:: PROVIDED DATA ::

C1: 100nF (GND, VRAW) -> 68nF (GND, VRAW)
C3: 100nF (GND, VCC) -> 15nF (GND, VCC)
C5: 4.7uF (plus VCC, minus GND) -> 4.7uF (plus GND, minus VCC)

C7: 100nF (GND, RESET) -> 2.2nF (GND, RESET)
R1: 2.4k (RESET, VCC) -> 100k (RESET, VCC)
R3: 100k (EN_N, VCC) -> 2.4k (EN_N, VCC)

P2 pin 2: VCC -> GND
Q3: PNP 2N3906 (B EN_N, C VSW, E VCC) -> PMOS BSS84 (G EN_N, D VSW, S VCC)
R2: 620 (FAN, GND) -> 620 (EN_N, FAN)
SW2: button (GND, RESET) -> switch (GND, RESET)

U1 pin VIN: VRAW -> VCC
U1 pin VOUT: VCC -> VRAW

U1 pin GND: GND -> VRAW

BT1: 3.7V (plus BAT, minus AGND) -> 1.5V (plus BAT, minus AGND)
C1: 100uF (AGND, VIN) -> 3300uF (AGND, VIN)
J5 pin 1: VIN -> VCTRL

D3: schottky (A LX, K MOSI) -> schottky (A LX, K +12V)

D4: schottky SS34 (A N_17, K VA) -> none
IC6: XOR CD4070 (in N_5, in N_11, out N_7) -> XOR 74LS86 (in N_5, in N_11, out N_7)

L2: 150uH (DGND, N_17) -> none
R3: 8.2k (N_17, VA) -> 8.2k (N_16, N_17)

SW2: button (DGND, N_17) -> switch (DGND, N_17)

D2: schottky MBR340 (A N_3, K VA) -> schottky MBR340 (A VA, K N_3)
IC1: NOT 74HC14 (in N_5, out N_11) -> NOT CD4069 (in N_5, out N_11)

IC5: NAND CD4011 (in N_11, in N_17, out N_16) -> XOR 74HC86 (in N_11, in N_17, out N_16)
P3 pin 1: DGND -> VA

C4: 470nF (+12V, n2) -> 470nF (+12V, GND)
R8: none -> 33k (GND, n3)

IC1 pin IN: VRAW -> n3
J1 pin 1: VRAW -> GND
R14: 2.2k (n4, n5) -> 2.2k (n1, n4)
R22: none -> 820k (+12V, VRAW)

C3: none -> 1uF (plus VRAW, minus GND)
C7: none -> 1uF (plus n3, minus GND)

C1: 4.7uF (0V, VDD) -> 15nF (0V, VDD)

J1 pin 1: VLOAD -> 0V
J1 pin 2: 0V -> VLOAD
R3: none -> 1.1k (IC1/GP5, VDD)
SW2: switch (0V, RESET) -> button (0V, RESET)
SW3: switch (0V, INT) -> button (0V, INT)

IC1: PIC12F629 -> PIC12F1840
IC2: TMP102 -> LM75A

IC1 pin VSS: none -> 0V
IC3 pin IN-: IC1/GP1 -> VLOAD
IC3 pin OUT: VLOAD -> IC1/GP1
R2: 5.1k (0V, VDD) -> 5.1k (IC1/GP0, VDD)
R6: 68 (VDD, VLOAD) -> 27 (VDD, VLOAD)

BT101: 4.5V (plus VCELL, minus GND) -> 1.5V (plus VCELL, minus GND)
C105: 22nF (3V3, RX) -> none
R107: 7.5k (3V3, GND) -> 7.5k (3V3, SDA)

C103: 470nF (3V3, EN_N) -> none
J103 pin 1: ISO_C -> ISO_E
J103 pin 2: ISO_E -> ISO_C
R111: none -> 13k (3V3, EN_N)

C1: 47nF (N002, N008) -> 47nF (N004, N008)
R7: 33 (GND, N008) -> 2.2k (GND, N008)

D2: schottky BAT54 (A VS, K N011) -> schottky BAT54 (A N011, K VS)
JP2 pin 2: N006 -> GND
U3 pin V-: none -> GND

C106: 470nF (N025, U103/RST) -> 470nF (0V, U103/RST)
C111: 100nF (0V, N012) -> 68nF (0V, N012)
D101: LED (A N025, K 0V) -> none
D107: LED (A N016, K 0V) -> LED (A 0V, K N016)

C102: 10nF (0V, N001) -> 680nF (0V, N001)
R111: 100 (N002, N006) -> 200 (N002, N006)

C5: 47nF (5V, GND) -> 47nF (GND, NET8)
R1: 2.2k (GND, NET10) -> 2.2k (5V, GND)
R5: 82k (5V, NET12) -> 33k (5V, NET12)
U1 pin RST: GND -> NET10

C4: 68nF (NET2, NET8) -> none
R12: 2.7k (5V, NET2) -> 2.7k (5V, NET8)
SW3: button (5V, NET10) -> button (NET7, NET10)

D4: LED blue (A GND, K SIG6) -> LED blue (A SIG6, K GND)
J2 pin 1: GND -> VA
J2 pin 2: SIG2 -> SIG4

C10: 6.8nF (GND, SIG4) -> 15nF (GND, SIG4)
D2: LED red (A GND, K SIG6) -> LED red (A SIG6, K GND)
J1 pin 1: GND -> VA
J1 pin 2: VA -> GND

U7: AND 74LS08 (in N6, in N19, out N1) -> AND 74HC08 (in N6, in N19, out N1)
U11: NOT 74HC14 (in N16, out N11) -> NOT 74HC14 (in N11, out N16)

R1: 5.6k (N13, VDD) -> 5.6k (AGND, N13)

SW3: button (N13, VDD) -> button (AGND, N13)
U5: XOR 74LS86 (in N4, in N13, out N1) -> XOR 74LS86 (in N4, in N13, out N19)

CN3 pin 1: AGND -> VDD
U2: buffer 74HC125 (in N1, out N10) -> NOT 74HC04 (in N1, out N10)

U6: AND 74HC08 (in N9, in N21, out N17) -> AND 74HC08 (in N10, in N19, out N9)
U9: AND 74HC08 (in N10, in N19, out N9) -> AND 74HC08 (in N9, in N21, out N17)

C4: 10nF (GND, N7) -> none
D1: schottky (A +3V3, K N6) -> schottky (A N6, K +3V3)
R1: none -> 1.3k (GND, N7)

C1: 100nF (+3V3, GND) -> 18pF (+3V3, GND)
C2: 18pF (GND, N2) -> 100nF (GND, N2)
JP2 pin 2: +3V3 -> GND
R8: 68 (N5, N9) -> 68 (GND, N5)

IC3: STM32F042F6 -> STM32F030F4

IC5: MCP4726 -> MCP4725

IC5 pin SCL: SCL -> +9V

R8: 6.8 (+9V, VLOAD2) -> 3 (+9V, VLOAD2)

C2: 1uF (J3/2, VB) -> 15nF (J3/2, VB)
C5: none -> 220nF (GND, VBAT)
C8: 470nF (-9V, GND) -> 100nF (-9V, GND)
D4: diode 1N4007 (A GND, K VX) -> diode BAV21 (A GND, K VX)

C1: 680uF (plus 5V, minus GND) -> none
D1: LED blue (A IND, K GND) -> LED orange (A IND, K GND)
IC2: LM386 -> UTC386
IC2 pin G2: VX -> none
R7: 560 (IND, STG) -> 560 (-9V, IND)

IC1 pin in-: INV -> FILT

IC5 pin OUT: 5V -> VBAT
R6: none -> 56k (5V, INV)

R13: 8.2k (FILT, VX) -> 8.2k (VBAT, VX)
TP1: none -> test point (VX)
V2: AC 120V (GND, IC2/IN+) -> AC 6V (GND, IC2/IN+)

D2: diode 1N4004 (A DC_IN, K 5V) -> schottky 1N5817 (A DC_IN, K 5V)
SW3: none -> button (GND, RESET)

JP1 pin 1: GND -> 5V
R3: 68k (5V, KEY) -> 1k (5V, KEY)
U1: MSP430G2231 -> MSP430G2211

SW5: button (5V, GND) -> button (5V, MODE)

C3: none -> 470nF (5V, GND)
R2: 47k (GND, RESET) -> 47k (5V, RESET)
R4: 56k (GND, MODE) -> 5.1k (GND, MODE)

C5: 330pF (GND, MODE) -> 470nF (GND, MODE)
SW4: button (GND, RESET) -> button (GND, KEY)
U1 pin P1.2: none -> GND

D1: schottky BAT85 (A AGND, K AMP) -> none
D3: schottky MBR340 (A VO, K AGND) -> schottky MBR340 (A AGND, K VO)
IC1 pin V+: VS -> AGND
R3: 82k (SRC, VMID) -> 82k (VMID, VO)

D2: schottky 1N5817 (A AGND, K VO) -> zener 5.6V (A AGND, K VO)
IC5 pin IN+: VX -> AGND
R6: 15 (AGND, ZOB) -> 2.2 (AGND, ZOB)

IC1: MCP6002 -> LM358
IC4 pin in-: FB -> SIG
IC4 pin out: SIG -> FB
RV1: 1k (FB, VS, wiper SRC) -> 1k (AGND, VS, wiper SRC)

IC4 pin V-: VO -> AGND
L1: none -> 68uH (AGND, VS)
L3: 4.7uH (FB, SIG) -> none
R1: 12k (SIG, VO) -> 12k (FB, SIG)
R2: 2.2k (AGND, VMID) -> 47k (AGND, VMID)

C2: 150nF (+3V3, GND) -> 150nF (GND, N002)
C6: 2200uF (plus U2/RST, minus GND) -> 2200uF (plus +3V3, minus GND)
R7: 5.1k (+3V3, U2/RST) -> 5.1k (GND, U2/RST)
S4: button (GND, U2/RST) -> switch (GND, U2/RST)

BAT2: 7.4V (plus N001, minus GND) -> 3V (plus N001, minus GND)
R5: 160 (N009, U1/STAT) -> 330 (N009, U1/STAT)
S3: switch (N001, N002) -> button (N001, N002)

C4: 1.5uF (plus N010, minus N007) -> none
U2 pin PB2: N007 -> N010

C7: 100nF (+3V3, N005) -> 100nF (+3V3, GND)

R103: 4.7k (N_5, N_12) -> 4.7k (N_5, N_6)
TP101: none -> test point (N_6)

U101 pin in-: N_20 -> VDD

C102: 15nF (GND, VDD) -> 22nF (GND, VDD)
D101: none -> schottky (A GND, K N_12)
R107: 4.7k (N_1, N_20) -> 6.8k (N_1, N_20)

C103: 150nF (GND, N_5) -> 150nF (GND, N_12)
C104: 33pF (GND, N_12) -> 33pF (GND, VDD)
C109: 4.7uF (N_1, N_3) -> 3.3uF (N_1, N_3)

:::

In the entries above, the lines between the one holding "D4: schottky SS34 (A N_17, K VA) -> none" and the one holding "R6: 68 (VDD, VLOAD) -> 27 (VDD, VLOAD)", inclusive, are to be printed exactly as written, and those alone.

- _ANSWER BOX_
D4: schottky SS34 (A N_17, K VA) -> none
IC6: XOR CD4070 (in N_5, in N_11, out N_7) -> XOR 74LS86 (in N_5, in N_11, out N_7)

L2: 150uH (DGND, N_17) -> none
R3: 8.2k (N_17, VA) -> 8.2k (N_16, N_17)

SW2: button (DGND, N_17) -> switch (DGND, N_17)

D2: schottky MBR340 (A N_3, K VA) -> schottky MBR340 (A VA, K N_3)
IC1: NOT 74HC14 (in N_5, out N_11) -> NOT CD4069 (in N_5, out N_11)

IC5: NAND CD4011 (in N_11, in N_17, out N_16) -> XOR 74HC86 (in N_11, in N_17, out N_16)
P3 pin 1: DGND -> VA

C4: 470nF (+12V, n2) -> 470nF (+12V, GND)
R8: none -> 33k (GND, n3)

IC1 pin IN: VRAW -> n3
J1 pin 1: VRAW -> GND
R14: 2.2k (n4, n5) -> 2.2k (n1, n4)
R22: none -> 820k (+12V, VRAW)

C3: none -> 1uF (plus VRAW, minus GND)
C7: none -> 1uF (plus n3, minus GND)

C1: 4.7uF (0V, VDD) -> 15nF (0V, VDD)

J1 pin 1: VLOAD -> 0V
J1 pin 2: 0V -> VLOAD
R3: none -> 1.1k (IC1/GP5, VDD)
SW2: switch (0V, RESET) -> button (0V, RESET)
SW3: switch (0V, INT) -> button (0V, INT)

IC1: PIC12F629 -> PIC12F1840
IC2: TMP102 -> LM75A

IC1 pin VSS: none -> 0V
IC3 pin IN-: IC1/GP1 -> VLOAD
IC3 pin OUT: VLOAD -> IC1/GP1
R2: 5.1k (0V, VDD) -> 5.1k (IC1/GP0, VDD)
R6: 68 (VDD, VLOAD) -> 27 (VDD, VLOAD)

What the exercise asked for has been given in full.